§ YOUR ASSIGNMENT
Look through the data below, tally the lines where "orange" occurs, and write the total alone.

§ DATASET ENTRIES
********************

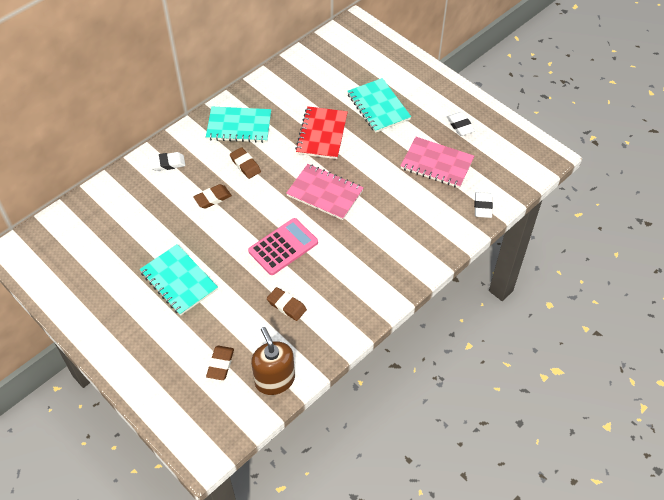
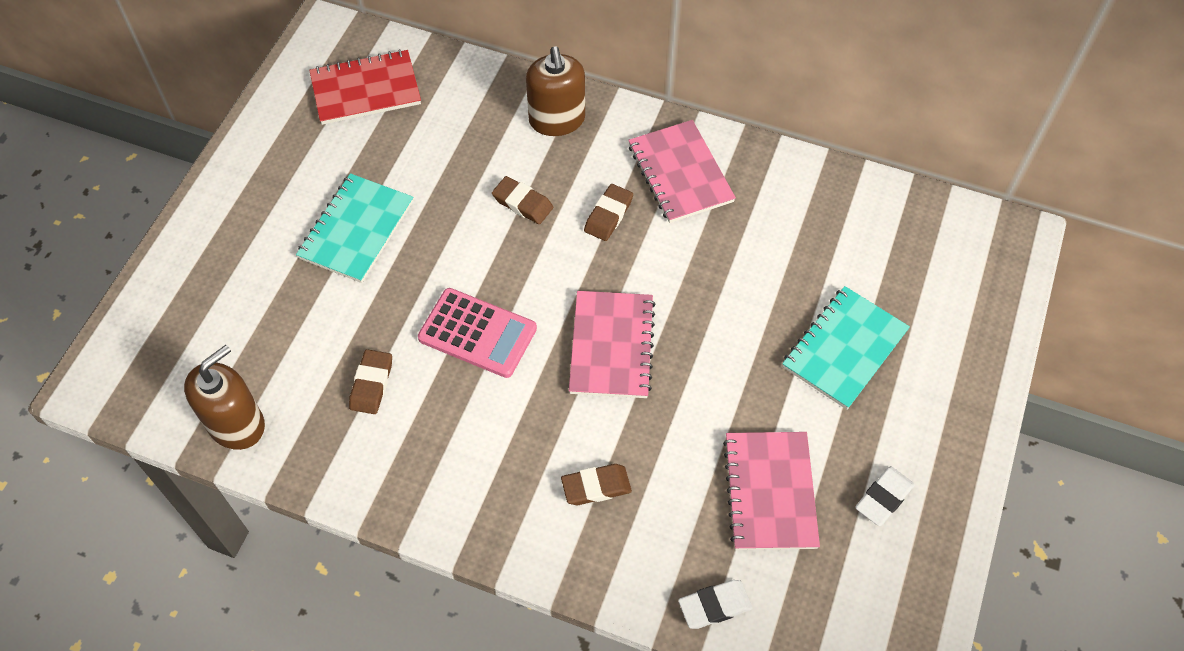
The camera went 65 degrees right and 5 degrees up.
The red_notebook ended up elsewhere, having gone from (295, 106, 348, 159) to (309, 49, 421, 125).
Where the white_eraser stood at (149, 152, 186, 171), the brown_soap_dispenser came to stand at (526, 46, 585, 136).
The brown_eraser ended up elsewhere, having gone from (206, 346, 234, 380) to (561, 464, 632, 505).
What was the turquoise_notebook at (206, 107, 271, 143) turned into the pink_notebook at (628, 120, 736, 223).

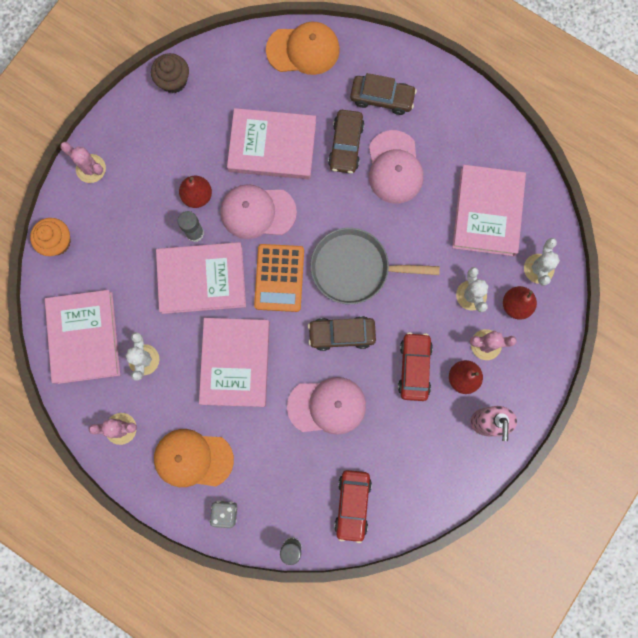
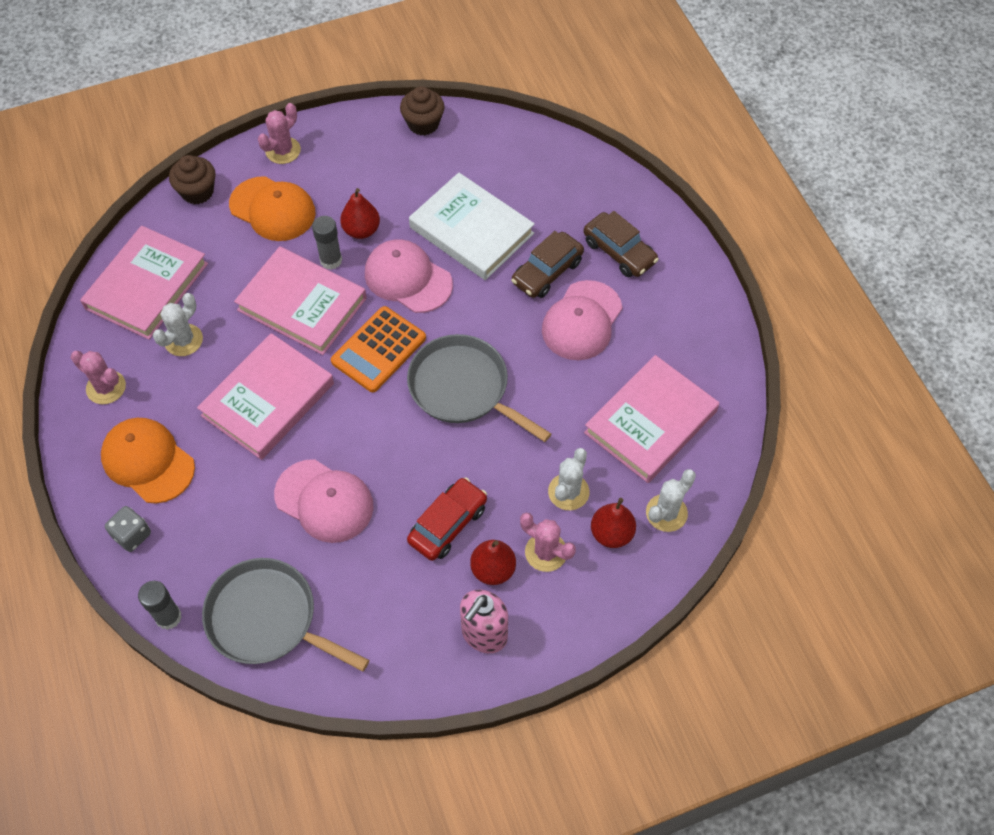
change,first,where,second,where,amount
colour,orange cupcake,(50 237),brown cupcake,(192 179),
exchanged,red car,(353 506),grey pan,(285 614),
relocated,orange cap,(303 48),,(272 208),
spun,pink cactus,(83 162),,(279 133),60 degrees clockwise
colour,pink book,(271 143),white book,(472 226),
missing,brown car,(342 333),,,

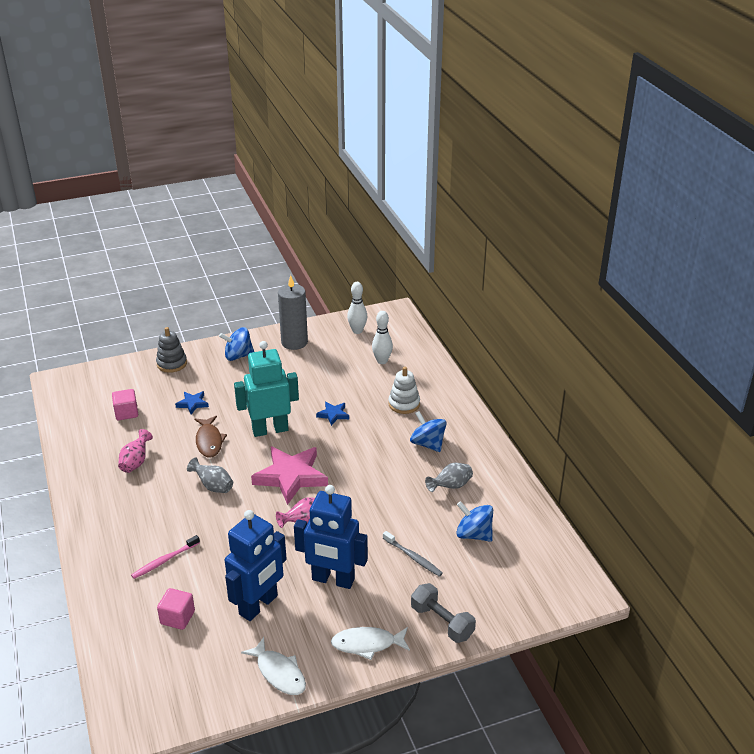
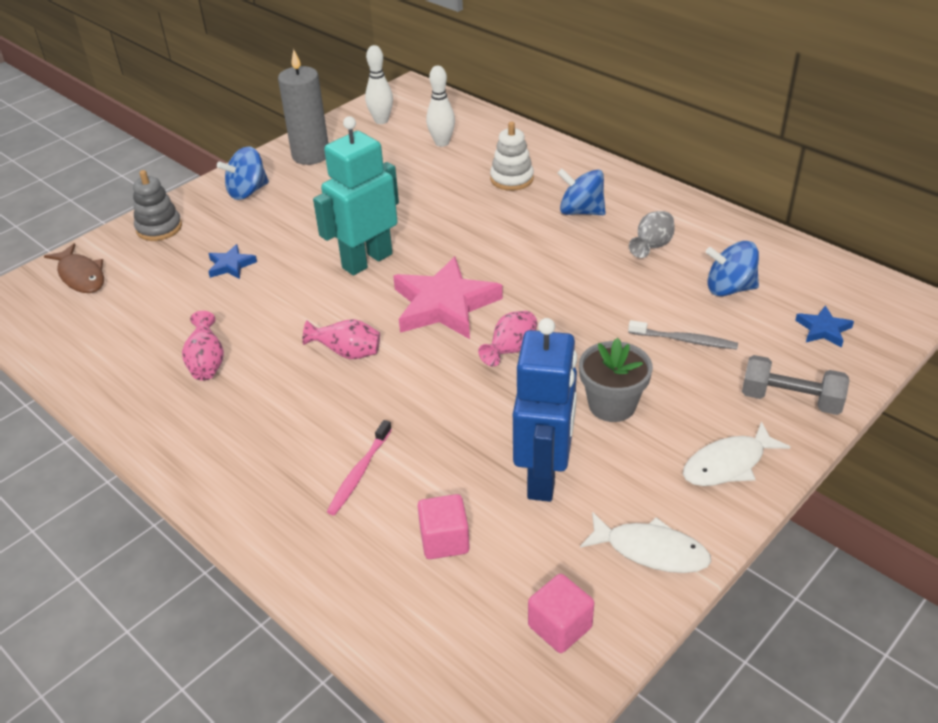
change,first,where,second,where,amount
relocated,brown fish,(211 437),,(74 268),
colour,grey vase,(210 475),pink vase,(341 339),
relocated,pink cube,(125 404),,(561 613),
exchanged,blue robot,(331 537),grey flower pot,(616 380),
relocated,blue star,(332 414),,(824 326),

********************

§ SOLUTION BELOW
2